- _Problem_: Give all of the records again precisely, excluding whatever pictures they contain.

──────── Data listing ────────

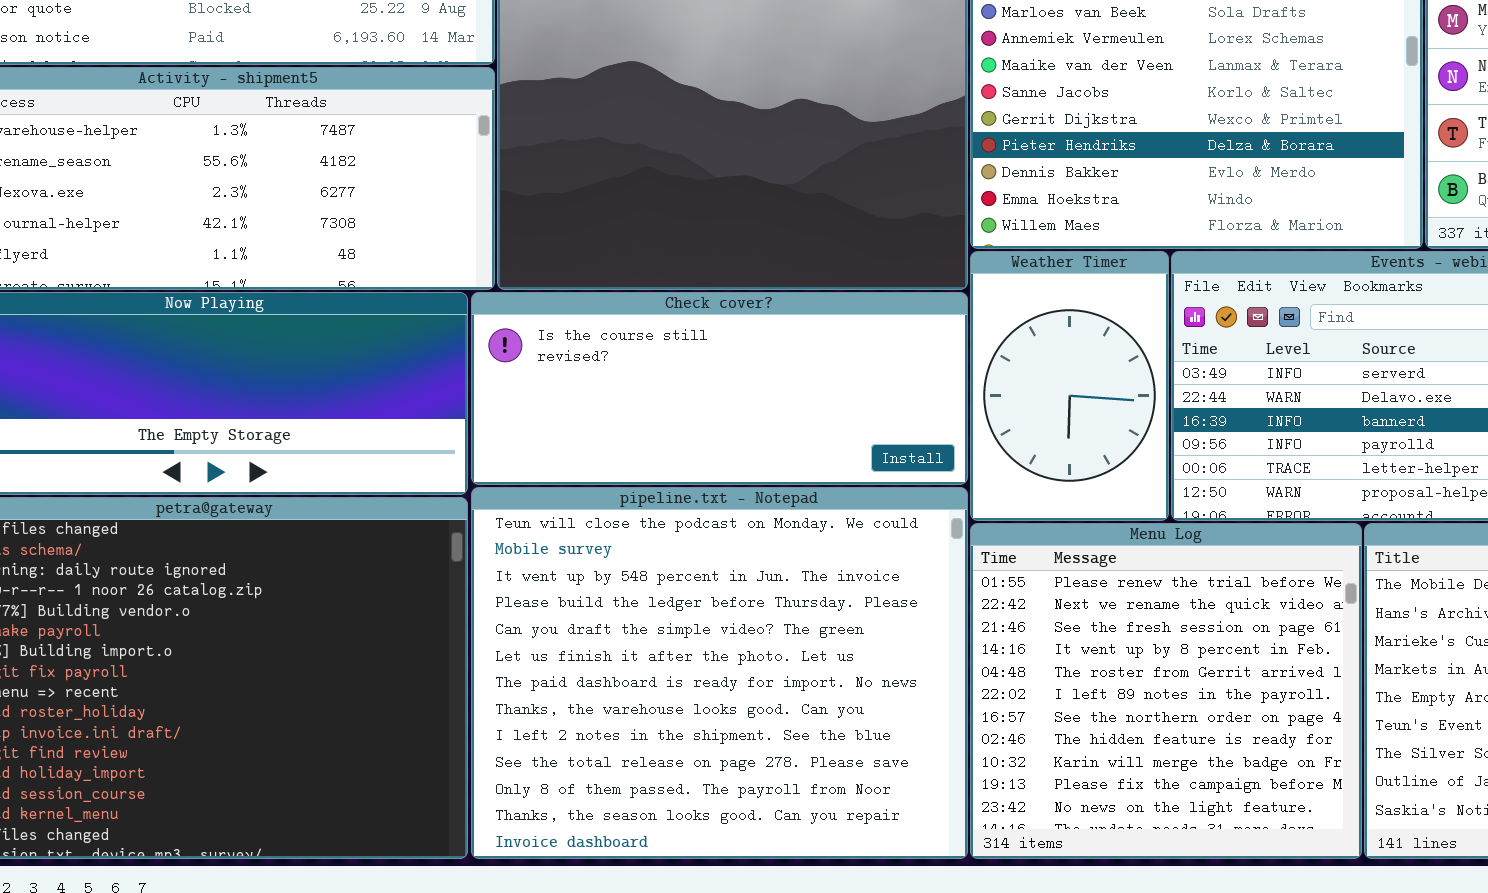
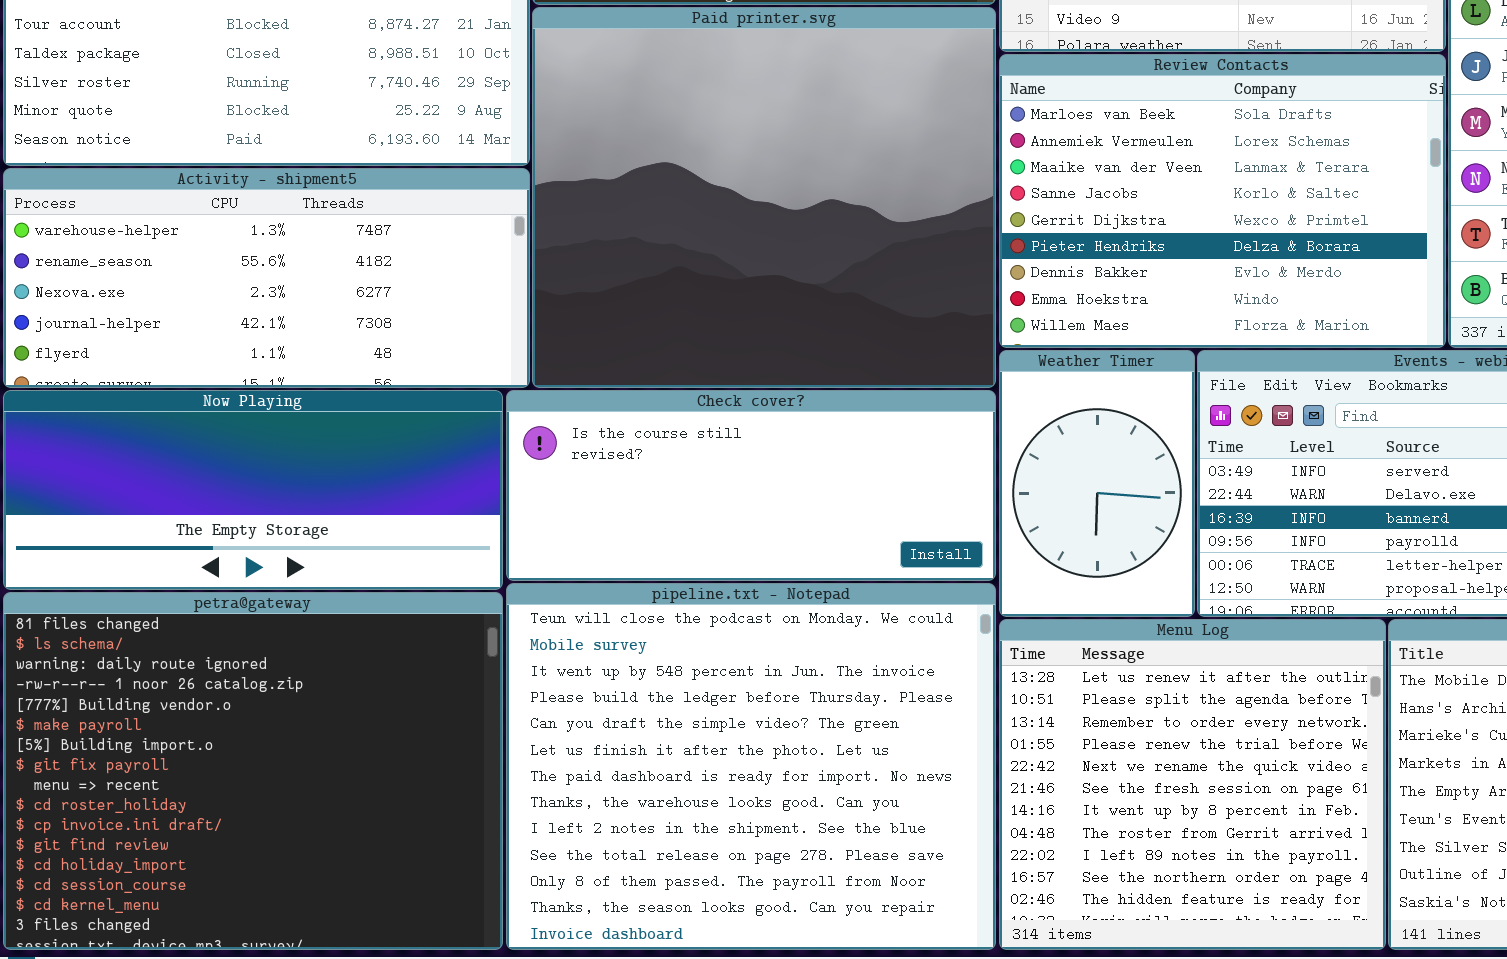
Menu Log: [970,523,1362,859] -> [999,619,1386,950], scrolled up 3 rows

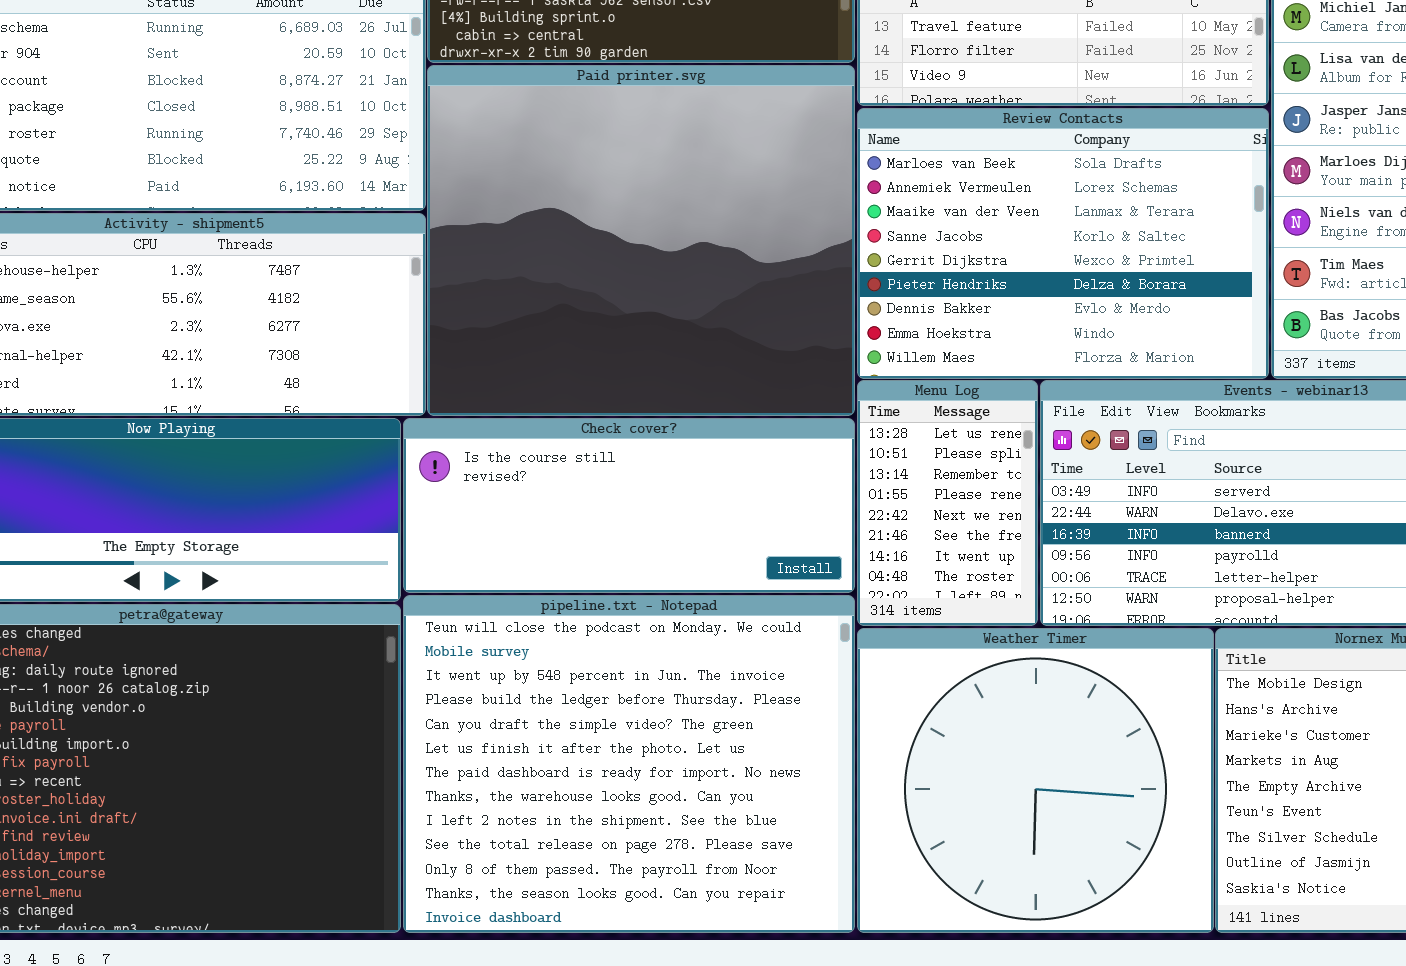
Weather Timer: [999,350,1195,617] -> [857,628,1214,933], moved, resized
Menu Log: [999,619,1386,950] -> [857,380,1038,626], moved, resized

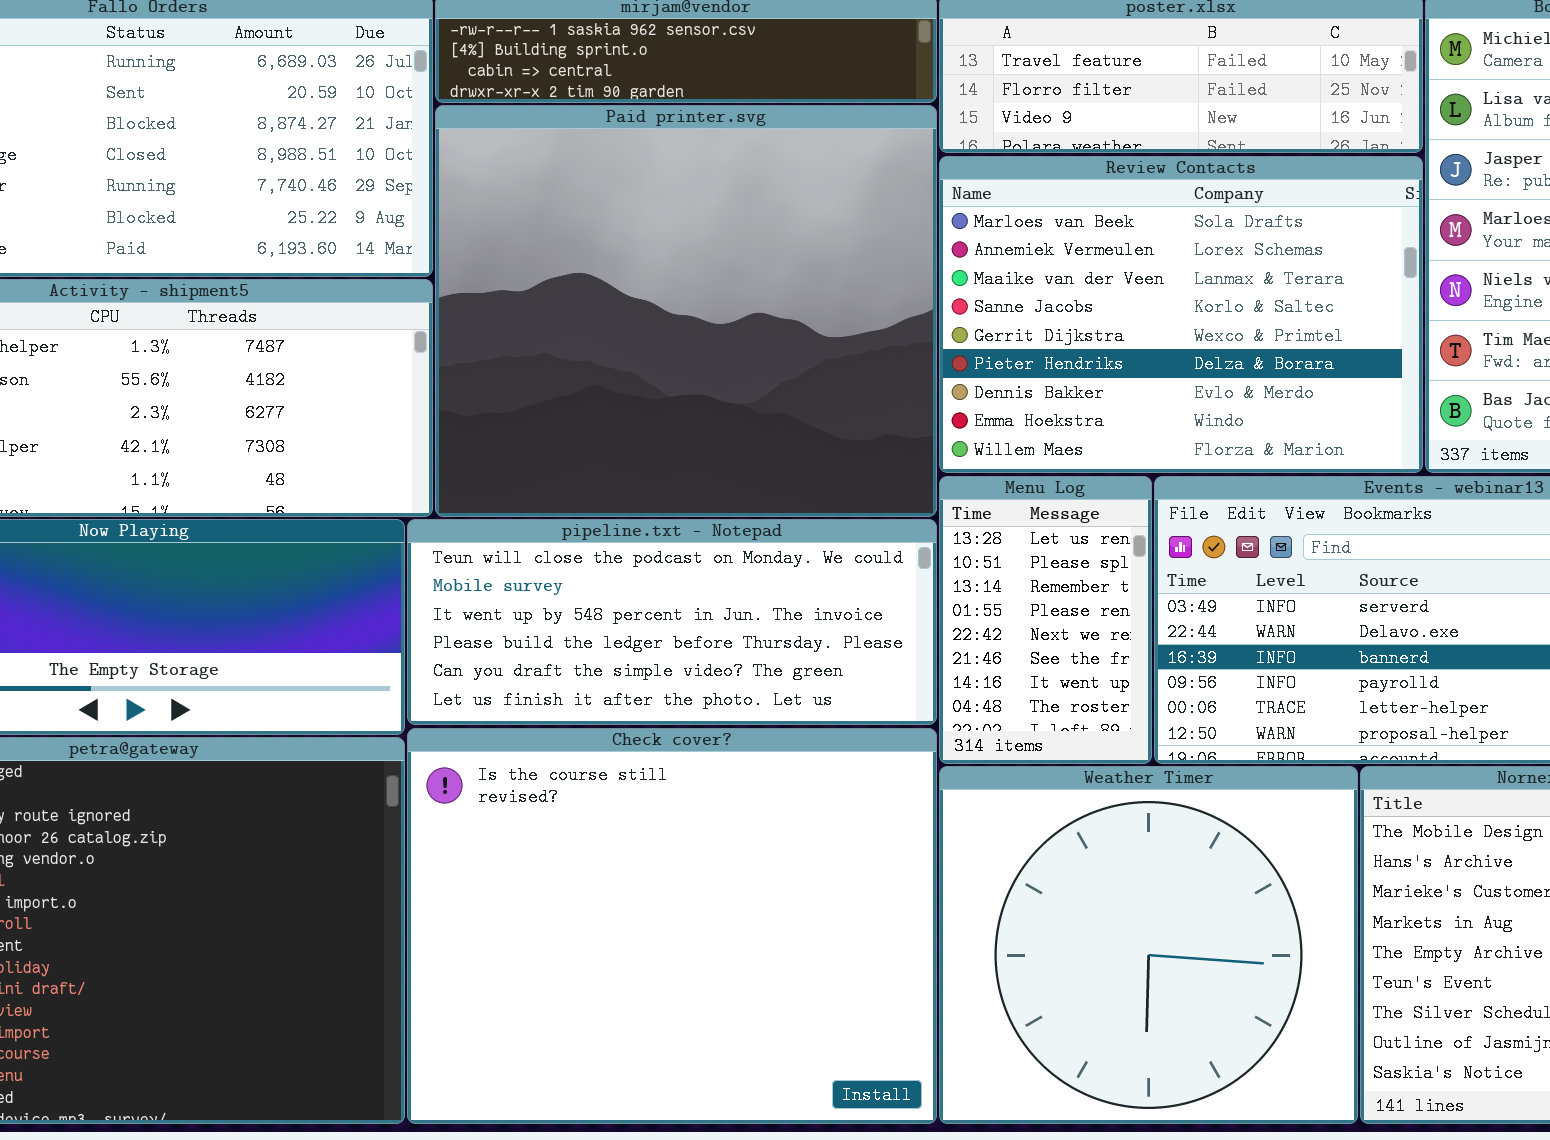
Check cover?: [403,418,855,593] -> [407,728,937,1124], moved, resized
pipeline.txt - Notepad: [403,595,855,933] -> [407,519,937,725], moved, resized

────────

- _Solution to the problem_:
Menu Log: [970,523,1362,859] -> [999,619,1386,950], scrolled up 3 rows

Weather Timer: [999,350,1195,617] -> [857,628,1214,933], moved, resized
Menu Log: [999,619,1386,950] -> [857,380,1038,626], moved, resized

Check cover?: [403,418,855,593] -> [407,728,937,1124], moved, resized
pipeline.txt - Notepad: [403,595,855,933] -> [407,519,937,725], moved, resized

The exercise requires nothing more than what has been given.